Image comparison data
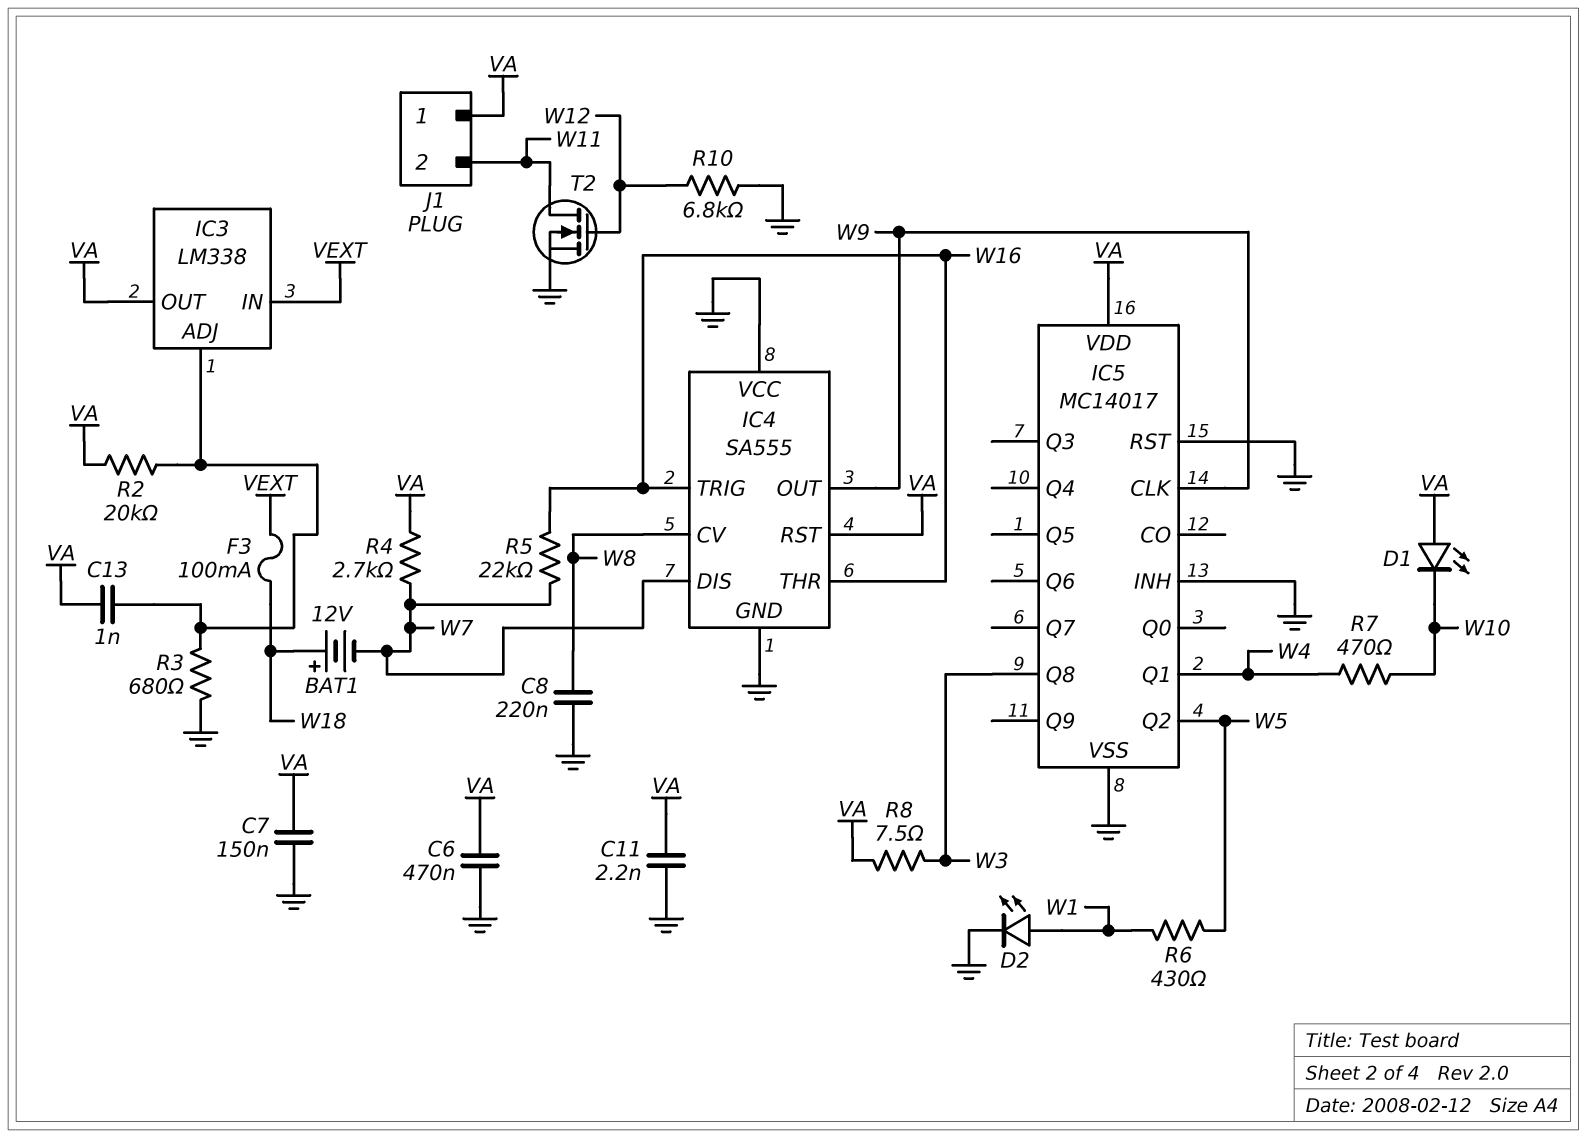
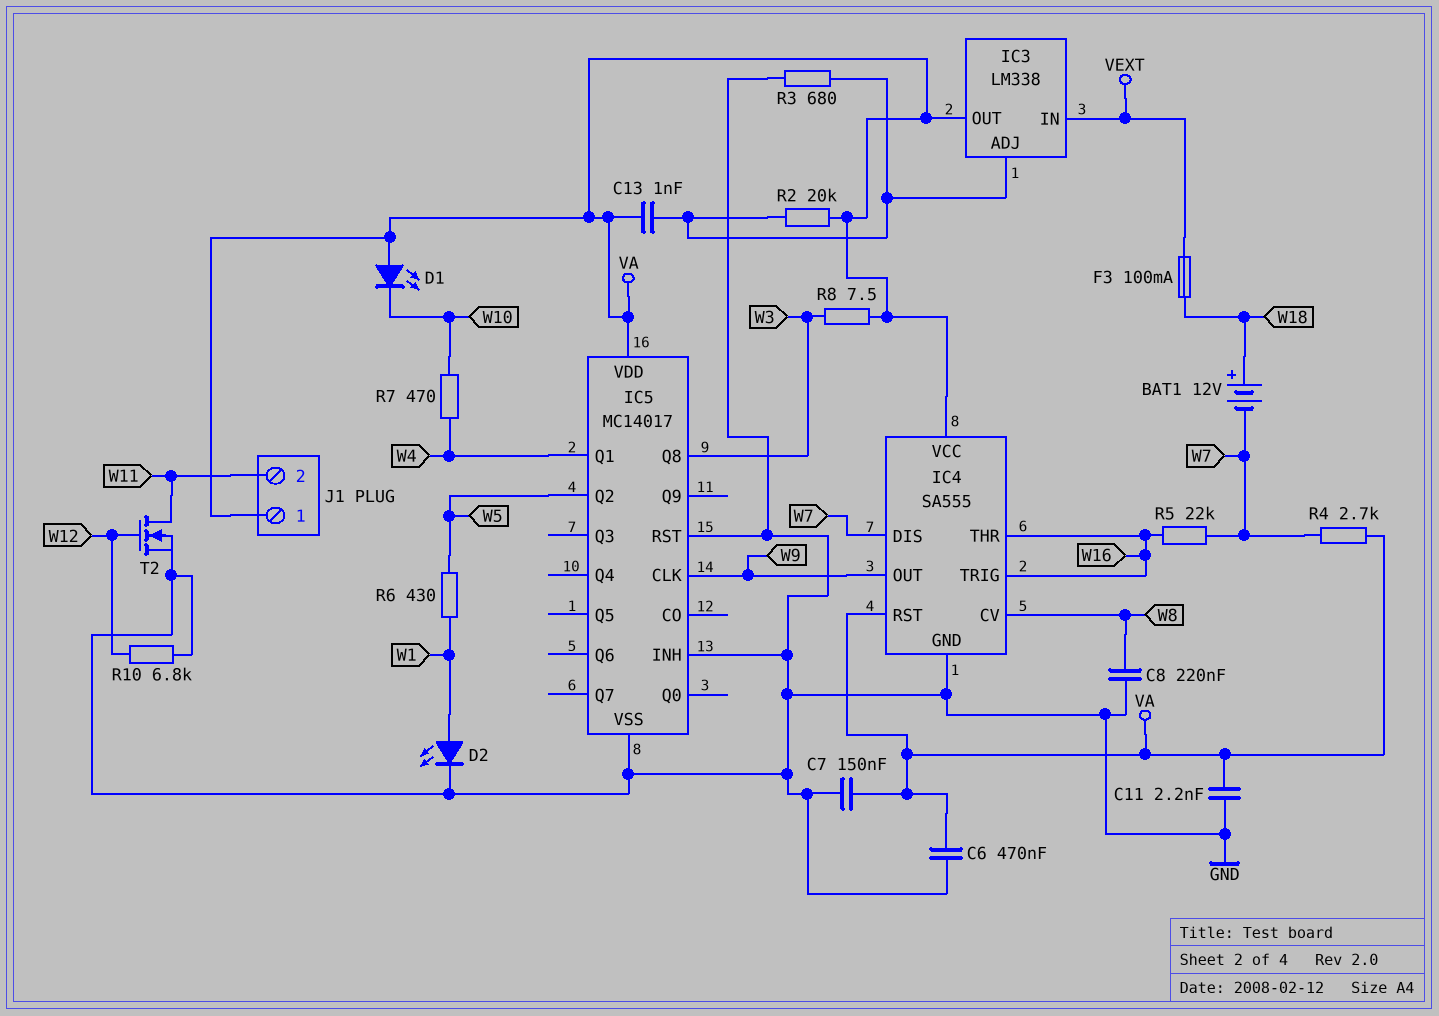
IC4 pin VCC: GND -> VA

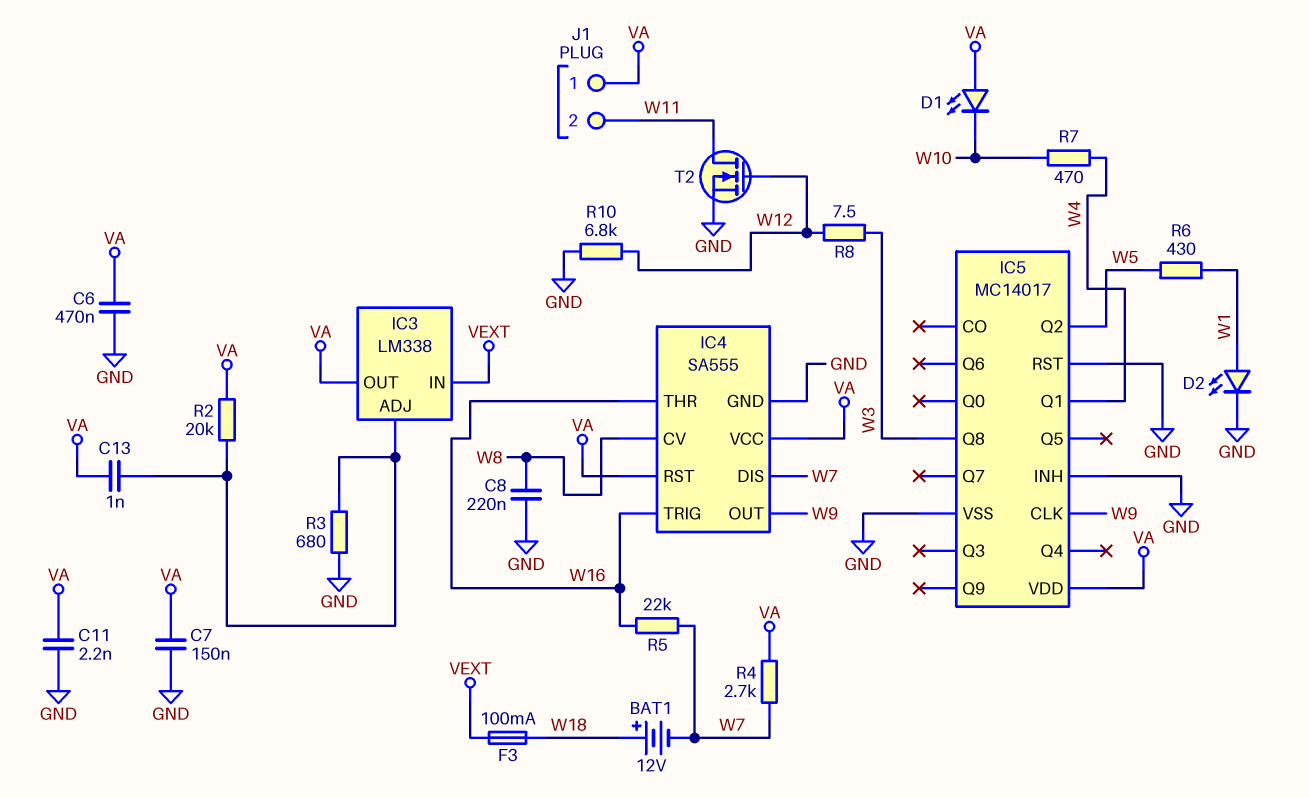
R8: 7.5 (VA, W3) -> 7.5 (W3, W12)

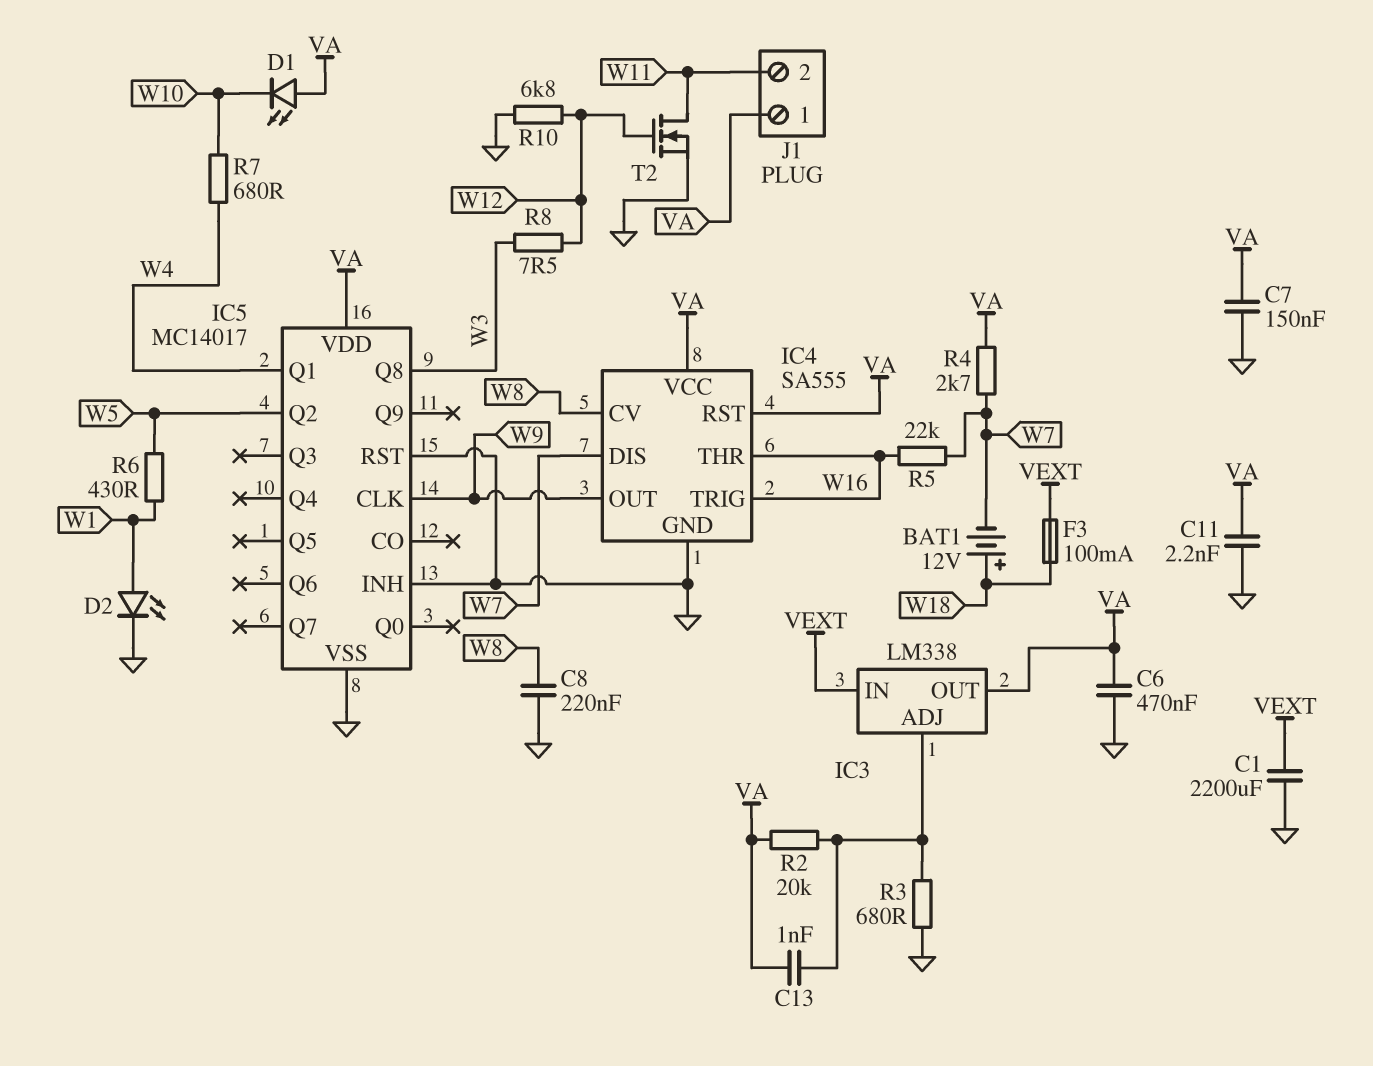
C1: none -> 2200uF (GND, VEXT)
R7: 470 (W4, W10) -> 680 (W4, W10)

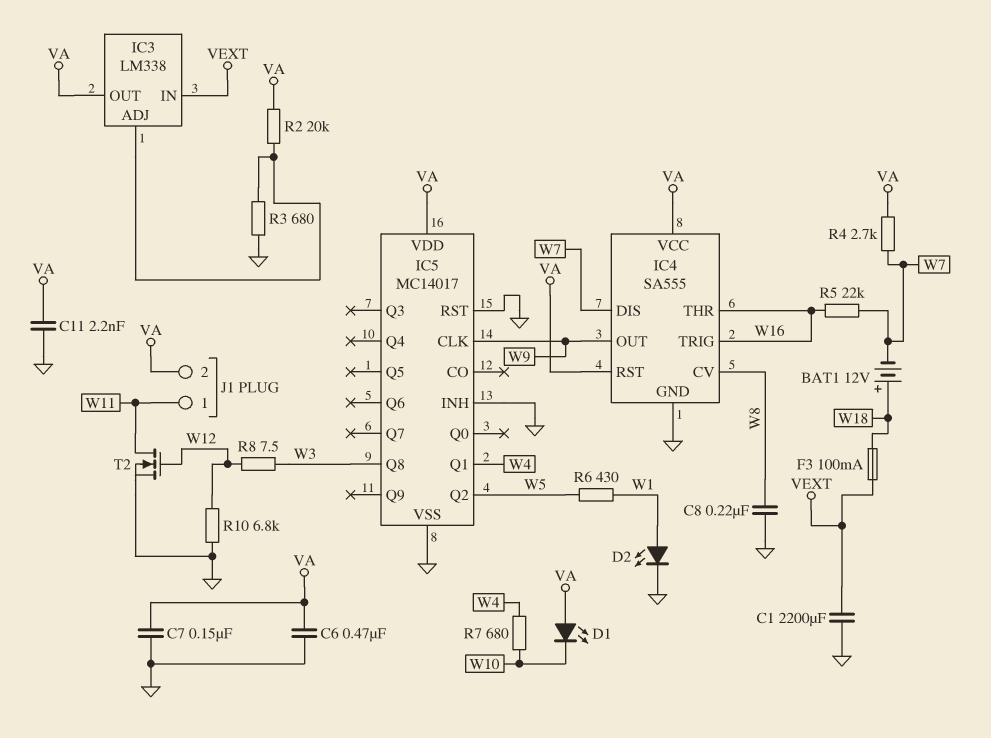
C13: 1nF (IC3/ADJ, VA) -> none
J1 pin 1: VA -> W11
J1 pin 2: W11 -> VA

- TASK INSTRUCTIONS
Could the data be reproduced exactly, with the pictures omitted?

- SOLUTION FOR THIS TASK
IC4 pin VCC: GND -> VA

R8: 7.5 (VA, W3) -> 7.5 (W3, W12)

C1: none -> 2200uF (GND, VEXT)
R7: 470 (W4, W10) -> 680 (W4, W10)

C13: 1nF (IC3/ADJ, VA) -> none
J1 pin 1: VA -> W11
J1 pin 2: W11 -> VA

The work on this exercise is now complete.